Read the lines of the data below and retrieve those with "cyan".

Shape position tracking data
= = =

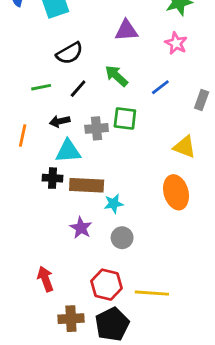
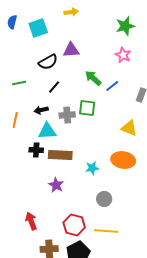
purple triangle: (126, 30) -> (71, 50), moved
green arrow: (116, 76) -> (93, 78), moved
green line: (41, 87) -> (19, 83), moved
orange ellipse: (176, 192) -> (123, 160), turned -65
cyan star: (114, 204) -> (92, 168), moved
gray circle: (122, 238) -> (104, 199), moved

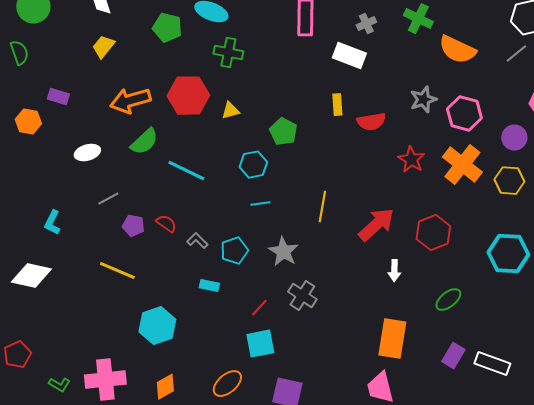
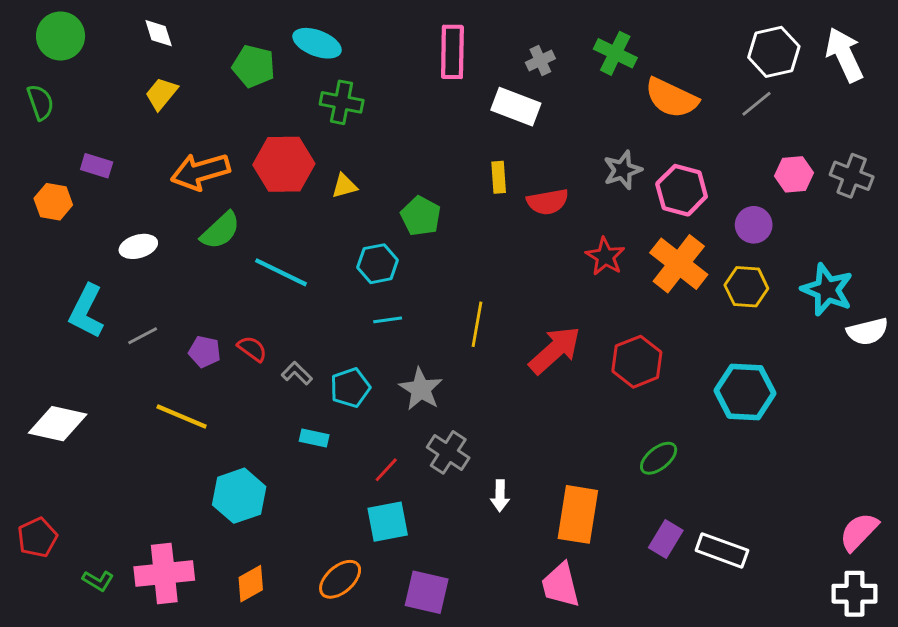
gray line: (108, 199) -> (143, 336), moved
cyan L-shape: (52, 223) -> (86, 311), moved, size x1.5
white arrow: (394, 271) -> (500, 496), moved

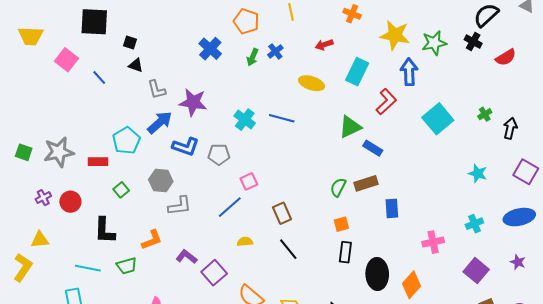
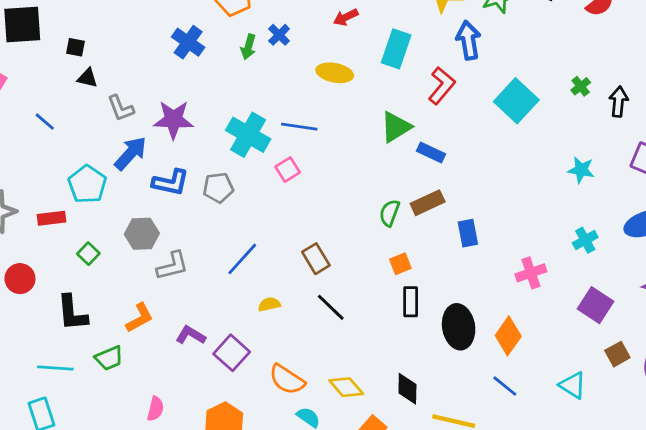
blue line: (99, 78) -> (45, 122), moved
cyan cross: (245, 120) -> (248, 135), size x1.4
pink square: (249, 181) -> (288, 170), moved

= = =

§ **Reply**:
cyan star: (114, 204) -> (92, 168), moved
cyan L-shape: (52, 223) -> (86, 311), moved, size x1.5
cyan cross: (245, 120) -> (248, 135), size x1.4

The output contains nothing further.